[Spatial reasoning data]
┌──
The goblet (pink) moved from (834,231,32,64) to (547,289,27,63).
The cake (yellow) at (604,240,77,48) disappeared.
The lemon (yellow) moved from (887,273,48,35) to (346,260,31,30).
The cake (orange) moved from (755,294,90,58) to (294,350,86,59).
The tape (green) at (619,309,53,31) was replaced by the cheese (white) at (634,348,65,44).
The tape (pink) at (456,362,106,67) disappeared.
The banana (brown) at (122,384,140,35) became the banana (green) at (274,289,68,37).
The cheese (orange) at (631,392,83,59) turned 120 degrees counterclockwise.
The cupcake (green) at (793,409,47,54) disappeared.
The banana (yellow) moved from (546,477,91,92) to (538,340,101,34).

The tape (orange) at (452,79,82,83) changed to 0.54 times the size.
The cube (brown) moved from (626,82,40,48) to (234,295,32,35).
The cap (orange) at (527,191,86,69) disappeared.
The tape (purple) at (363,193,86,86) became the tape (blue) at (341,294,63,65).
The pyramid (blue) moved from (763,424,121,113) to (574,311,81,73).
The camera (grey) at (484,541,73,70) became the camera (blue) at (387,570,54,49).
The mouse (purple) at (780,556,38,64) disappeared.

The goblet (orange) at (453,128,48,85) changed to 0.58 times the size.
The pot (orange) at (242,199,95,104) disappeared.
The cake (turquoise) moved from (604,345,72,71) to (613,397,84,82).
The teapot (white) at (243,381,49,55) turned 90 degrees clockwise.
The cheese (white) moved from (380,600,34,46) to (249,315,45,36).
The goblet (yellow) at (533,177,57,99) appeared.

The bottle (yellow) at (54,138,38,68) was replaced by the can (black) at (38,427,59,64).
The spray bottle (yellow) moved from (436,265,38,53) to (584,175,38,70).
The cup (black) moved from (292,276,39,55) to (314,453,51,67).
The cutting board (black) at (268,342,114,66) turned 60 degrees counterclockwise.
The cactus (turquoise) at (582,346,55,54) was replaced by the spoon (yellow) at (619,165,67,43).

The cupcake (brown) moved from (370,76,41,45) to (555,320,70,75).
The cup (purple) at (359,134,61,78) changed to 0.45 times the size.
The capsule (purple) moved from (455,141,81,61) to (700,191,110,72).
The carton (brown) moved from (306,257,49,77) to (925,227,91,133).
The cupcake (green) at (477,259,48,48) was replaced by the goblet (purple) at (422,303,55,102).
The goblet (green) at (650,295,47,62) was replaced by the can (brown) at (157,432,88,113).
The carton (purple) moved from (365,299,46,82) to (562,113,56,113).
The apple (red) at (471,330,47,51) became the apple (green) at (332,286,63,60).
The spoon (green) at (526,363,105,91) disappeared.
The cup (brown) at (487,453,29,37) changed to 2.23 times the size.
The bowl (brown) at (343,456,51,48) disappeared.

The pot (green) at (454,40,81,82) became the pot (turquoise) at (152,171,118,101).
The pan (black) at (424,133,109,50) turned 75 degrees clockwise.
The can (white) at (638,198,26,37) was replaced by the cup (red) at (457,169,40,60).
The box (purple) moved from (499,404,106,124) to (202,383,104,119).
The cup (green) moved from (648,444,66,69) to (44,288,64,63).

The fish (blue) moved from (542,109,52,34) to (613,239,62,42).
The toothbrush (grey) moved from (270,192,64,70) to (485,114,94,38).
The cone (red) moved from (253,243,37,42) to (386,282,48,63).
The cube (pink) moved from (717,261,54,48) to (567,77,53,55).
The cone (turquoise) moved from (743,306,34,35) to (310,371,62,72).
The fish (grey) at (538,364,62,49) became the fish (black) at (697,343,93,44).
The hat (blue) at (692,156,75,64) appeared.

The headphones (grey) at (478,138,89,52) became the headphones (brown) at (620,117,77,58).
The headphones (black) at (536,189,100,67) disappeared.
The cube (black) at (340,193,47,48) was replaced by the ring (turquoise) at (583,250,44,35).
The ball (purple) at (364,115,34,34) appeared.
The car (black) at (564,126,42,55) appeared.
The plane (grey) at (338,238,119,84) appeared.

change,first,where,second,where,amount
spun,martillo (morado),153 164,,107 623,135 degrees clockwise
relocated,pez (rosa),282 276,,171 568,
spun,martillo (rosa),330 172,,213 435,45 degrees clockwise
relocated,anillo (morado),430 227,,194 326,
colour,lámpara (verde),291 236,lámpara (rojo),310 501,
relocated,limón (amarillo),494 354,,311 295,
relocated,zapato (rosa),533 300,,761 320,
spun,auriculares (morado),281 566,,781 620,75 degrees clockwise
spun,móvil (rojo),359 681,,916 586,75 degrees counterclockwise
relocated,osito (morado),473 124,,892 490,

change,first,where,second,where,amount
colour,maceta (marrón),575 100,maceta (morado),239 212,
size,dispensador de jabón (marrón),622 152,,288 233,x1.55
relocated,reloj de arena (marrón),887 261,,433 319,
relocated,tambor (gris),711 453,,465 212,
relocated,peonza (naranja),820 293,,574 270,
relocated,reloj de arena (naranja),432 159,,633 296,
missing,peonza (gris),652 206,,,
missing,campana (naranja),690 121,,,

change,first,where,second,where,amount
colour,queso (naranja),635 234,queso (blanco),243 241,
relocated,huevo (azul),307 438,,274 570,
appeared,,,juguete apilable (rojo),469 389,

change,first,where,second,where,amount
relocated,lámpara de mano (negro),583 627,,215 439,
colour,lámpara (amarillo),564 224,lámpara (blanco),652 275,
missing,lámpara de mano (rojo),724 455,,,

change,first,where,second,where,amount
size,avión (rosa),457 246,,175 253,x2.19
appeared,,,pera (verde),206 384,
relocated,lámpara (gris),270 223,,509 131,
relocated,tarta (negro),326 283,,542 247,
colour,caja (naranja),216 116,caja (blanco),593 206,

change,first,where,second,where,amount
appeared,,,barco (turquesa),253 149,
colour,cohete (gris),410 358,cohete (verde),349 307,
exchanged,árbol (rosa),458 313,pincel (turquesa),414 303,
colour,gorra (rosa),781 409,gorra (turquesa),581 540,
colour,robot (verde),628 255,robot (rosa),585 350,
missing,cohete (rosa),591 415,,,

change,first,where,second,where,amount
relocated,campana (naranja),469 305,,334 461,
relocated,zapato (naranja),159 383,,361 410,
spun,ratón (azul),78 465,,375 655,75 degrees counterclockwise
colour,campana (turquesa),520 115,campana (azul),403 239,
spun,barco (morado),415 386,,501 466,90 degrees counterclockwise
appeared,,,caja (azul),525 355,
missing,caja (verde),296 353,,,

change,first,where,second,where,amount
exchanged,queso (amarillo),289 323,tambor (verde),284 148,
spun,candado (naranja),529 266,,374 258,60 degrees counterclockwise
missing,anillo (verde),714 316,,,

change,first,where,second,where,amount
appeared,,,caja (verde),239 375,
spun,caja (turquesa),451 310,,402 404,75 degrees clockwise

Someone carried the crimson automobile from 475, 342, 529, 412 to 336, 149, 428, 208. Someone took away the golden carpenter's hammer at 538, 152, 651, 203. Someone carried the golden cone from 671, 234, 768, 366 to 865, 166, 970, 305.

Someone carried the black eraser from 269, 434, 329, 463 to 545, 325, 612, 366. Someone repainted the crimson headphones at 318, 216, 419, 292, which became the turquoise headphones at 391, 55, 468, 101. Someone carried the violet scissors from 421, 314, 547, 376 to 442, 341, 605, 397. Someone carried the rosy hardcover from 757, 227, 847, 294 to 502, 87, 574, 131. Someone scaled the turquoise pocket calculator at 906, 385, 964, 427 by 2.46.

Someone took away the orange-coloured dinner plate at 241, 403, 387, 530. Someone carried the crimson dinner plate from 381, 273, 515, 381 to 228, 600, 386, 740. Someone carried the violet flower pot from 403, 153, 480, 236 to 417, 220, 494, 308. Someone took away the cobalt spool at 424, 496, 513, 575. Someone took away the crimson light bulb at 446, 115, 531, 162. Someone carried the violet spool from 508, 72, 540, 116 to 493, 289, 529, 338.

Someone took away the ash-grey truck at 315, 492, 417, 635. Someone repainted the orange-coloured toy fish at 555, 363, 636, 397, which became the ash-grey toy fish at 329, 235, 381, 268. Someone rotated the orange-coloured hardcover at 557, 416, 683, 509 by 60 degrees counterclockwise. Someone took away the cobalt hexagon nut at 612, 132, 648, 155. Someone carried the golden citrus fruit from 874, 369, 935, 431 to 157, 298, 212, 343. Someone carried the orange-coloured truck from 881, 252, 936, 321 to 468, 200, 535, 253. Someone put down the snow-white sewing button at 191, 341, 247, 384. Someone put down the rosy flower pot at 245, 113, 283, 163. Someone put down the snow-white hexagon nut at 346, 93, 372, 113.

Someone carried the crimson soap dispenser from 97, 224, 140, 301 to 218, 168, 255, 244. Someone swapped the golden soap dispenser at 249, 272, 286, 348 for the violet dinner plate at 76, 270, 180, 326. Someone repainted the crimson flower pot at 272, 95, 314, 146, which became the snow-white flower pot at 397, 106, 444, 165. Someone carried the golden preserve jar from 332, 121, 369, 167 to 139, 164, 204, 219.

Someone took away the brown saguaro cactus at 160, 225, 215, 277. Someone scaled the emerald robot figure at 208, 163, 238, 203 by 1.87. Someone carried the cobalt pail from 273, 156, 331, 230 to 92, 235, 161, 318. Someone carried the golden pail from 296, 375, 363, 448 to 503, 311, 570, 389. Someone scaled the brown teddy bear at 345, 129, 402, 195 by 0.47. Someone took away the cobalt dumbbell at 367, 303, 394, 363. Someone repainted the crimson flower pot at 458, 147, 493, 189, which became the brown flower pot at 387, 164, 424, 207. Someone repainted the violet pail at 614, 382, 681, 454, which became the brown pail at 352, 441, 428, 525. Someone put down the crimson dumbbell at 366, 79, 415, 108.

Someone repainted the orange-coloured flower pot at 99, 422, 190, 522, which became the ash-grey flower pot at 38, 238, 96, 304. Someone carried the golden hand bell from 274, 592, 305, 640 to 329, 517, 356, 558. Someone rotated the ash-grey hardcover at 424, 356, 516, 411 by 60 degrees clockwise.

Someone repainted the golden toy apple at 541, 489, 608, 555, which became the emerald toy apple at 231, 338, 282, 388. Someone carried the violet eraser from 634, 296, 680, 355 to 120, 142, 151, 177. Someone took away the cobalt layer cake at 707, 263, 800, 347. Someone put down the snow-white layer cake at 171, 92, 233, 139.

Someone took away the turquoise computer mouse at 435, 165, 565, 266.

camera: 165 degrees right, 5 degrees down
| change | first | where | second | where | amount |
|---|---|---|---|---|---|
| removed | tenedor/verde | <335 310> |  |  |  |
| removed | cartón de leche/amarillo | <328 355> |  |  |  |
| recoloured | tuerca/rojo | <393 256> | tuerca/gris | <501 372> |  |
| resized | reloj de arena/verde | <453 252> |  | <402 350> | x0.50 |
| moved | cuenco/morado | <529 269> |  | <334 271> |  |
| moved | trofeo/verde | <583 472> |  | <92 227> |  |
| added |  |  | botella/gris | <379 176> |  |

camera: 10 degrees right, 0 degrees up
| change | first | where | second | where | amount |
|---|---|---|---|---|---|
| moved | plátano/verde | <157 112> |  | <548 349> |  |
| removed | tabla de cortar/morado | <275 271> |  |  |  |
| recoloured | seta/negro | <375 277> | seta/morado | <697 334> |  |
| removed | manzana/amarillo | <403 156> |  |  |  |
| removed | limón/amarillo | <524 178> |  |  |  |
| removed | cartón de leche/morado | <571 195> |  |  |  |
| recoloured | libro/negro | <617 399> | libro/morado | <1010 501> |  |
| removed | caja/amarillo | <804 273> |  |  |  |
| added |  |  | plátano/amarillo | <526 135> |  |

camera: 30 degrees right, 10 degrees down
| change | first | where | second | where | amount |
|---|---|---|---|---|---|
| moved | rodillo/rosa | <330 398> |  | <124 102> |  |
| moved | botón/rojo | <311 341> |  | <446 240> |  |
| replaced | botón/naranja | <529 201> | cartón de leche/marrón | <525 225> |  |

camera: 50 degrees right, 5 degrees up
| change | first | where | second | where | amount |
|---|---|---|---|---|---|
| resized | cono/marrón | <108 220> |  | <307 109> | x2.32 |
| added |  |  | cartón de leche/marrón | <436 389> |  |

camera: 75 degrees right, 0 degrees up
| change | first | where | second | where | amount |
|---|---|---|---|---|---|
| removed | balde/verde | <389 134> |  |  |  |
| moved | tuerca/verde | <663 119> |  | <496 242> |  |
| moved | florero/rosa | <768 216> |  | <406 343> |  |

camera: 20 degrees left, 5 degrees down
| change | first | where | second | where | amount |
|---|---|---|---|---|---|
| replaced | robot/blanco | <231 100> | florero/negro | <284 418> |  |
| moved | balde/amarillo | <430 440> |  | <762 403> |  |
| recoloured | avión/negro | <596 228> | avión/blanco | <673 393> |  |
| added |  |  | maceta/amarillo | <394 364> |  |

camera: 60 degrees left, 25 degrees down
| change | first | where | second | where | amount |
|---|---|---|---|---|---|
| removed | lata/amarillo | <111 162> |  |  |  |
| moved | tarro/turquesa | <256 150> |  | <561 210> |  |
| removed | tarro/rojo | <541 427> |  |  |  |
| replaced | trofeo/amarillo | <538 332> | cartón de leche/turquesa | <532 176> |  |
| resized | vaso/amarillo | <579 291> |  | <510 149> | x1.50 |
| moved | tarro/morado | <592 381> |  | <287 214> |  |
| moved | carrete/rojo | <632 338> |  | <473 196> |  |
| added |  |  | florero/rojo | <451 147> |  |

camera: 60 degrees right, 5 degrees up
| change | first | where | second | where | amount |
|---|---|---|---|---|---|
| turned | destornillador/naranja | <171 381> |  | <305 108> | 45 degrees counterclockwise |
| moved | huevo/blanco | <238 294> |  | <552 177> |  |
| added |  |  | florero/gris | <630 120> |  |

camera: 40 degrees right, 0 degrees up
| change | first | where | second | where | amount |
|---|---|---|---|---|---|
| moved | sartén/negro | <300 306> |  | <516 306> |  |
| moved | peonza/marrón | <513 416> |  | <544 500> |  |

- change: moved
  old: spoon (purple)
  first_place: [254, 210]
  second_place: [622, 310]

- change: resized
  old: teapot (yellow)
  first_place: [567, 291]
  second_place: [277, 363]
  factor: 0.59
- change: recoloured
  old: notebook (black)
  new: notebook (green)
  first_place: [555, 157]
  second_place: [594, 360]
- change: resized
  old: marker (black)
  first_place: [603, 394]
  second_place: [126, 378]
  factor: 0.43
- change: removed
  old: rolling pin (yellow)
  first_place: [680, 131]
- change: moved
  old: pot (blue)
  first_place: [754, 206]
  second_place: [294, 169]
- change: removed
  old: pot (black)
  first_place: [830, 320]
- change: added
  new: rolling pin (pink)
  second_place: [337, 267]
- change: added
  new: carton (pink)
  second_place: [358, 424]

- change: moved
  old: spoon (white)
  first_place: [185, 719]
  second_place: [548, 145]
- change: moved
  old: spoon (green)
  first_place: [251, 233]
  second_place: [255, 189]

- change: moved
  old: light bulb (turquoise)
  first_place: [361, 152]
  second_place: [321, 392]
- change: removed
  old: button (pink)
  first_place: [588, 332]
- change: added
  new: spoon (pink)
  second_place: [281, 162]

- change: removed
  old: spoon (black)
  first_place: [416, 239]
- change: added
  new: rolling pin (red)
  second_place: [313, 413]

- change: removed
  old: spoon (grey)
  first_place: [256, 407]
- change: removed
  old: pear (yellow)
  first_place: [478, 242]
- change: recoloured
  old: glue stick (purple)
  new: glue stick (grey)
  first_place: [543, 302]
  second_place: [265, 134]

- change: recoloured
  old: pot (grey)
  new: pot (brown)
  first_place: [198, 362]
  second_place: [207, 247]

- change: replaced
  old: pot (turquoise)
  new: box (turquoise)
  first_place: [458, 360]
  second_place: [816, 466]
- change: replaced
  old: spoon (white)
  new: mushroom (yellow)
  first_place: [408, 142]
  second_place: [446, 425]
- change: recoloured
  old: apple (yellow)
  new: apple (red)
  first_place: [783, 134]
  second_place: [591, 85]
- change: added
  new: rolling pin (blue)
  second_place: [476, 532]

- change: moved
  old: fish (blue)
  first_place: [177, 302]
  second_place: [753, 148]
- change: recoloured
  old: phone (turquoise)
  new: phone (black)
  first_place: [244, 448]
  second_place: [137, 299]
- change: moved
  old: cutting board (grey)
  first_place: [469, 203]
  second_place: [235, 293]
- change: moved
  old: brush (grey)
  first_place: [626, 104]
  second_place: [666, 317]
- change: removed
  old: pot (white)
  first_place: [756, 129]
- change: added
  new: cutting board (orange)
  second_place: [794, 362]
└──
Work required: Copy all lines from the entries that contain the word "martillo".

Answer to the problem:
spun,martillo (morado),153 164,,107 623,135 degrees clockwise
spun,martillo (rosa),330 172,,213 435,45 degrees clockwise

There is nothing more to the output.